Each entry below should appear again exactly as written, without pictures.

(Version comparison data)
_ _ _ _ _ _ _
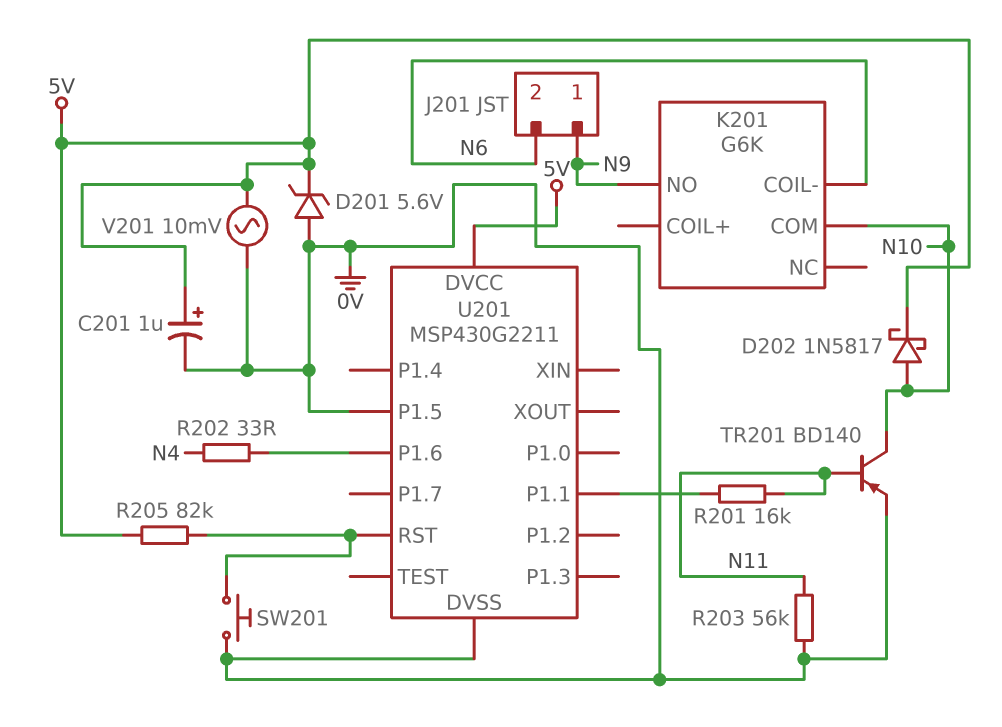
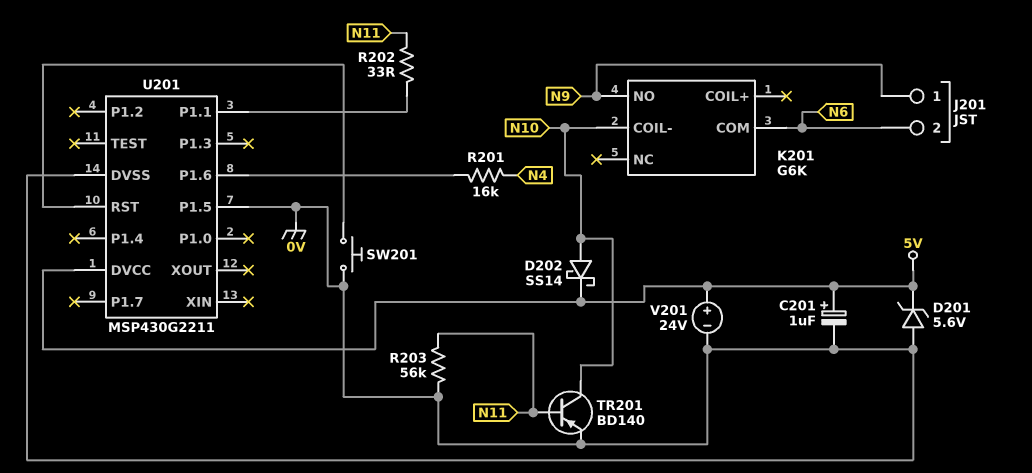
D202: schottky 1N5817 (A N10, K 5V) -> schottky SS14 (A N10, K 5V)
K201 pin COIL-: N6 -> N10
K201 pin COM: N10 -> N6
R201: 16k (N11, U201/P1.1) -> 16k (N4, U201/P1.6)
R202: 33 (N4, U201/P1.6) -> 33 (N11, U201/P1.1)
R205: 82k (5V, U201/RST) -> none
V201: AC 10mV (0V, 5V) -> 24V (plus 5V, minus 0V)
_ _ _ _ _ _ _
Answer to this exercise:
D202: schottky 1N5817 (A N10, K 5V) -> schottky SS14 (A N10, K 5V)
K201 pin COIL-: N6 -> N10
K201 pin COM: N10 -> N6
R201: 16k (N11, U201/P1.1) -> 16k (N4, U201/P1.6)
R202: 33 (N4, U201/P1.6) -> 33 (N11, U201/P1.1)
R205: 82k (5V, U201/RST) -> none
V201: AC 10mV (0V, 5V) -> 24V (plus 5V, minus 0V)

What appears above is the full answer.